DATASET EXTRACT:

....................

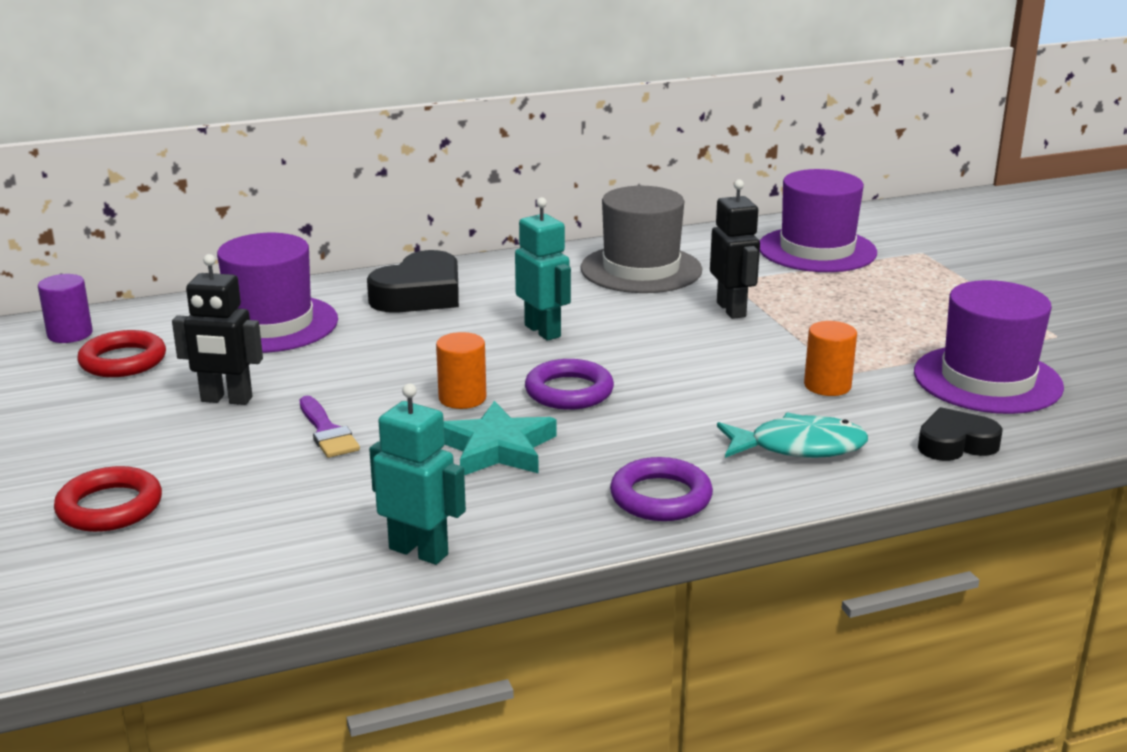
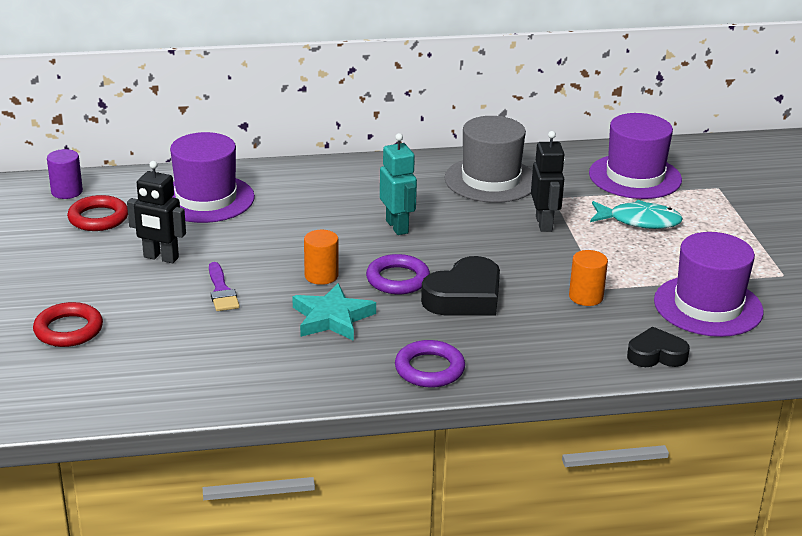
camera: 10 degrees right, 5 degrees up
black heart [367,250,459,313] -> black heart moved to [421,256,500,316]
turquoise robot [369,383,466,565] -> none
turquoise fish [717,412,868,458] -> turquoise fish moved to [590,200,683,229]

....................

ACTIVITY: An exact repeat of all the data is required, pictures excluded.

OUTPUT OF THE EXERCISE:
camera: 10 degrees right, 5 degrees up
black heart [367,250,459,313] -> black heart moved to [421,256,500,316]
turquoise robot [369,383,466,565] -> none
turquoise fish [717,412,868,458] -> turquoise fish moved to [590,200,683,229]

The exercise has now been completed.